_What to produce_
Exclude images; transcribe the rest of the data exactly.

##############################

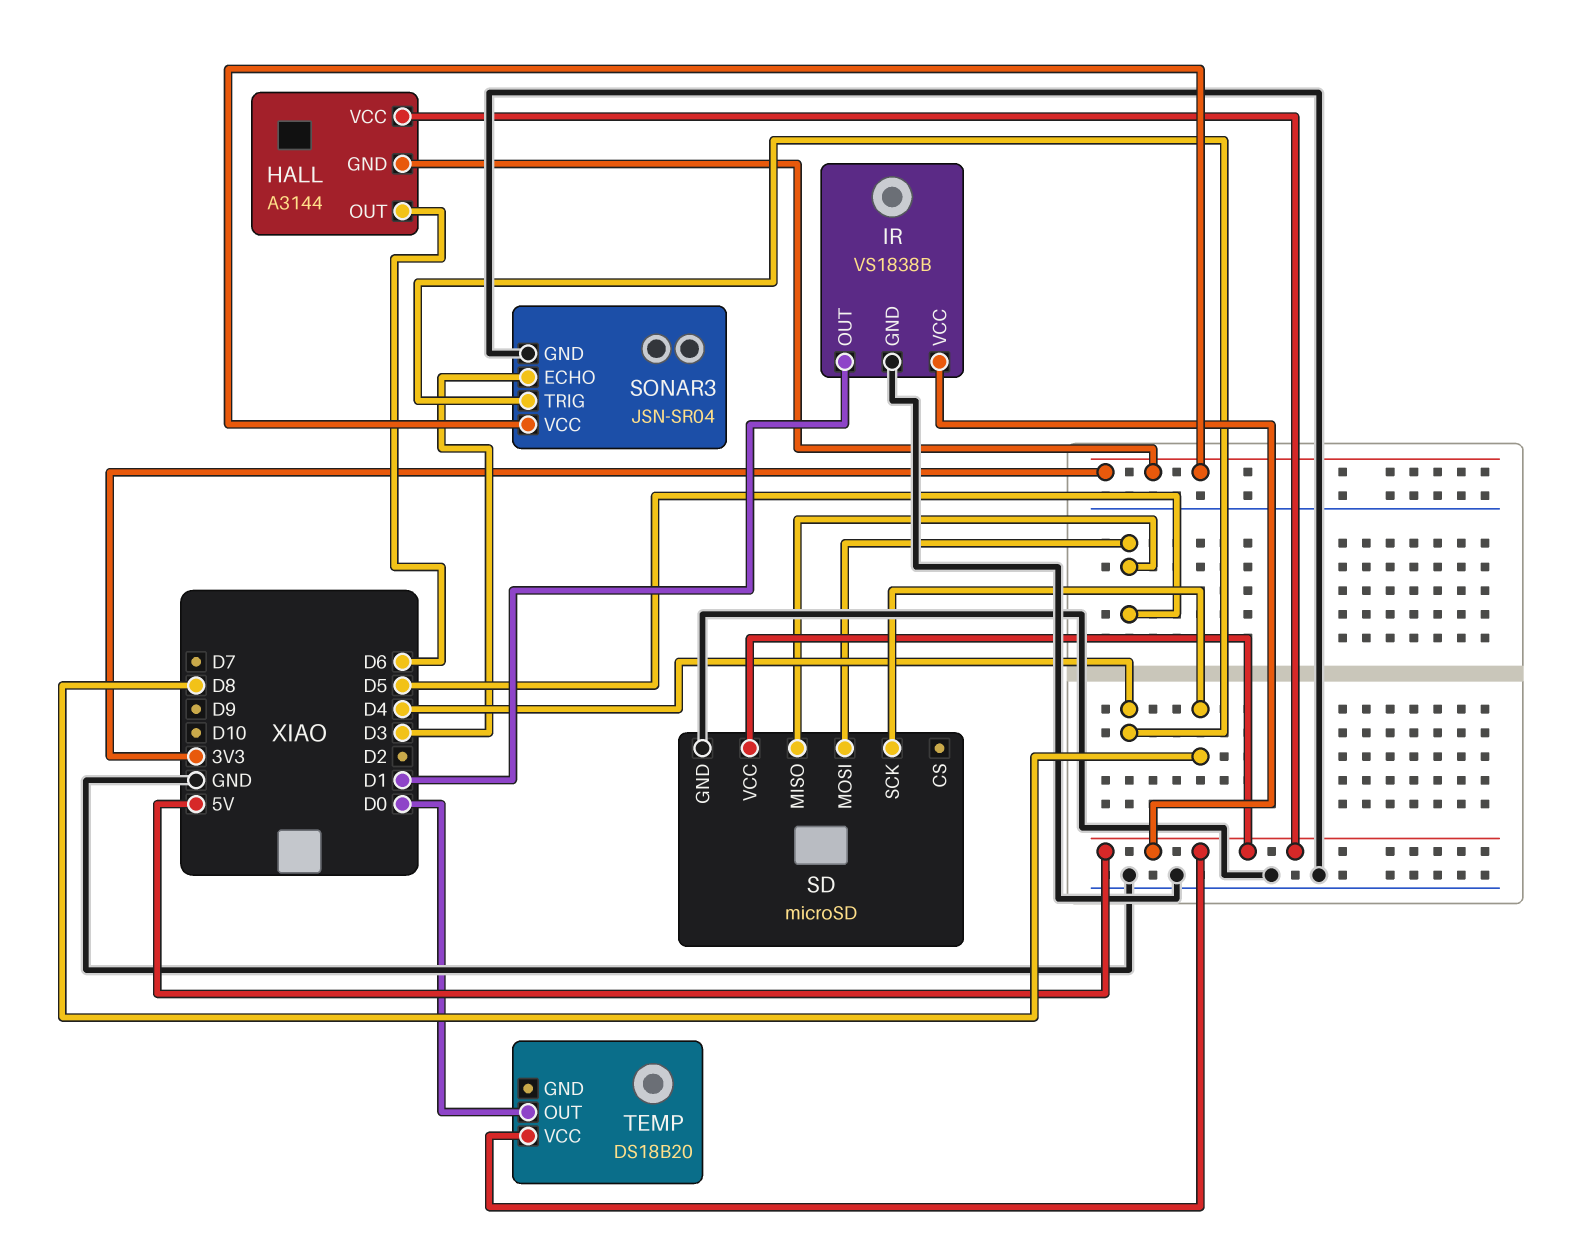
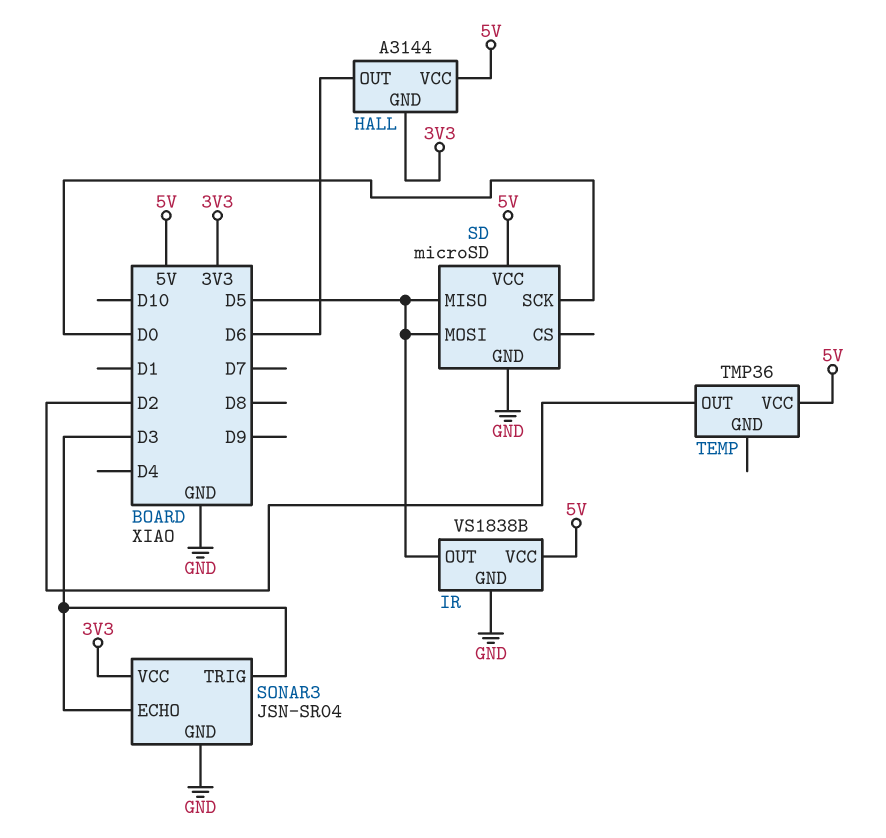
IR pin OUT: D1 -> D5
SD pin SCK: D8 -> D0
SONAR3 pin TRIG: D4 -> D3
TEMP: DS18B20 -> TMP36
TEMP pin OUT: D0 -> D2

##############################

_Solution_
IR pin OUT: D1 -> D5
SD pin SCK: D8 -> D0
SONAR3 pin TRIG: D4 -> D3
TEMP: DS18B20 -> TMP36
TEMP pin OUT: D0 -> D2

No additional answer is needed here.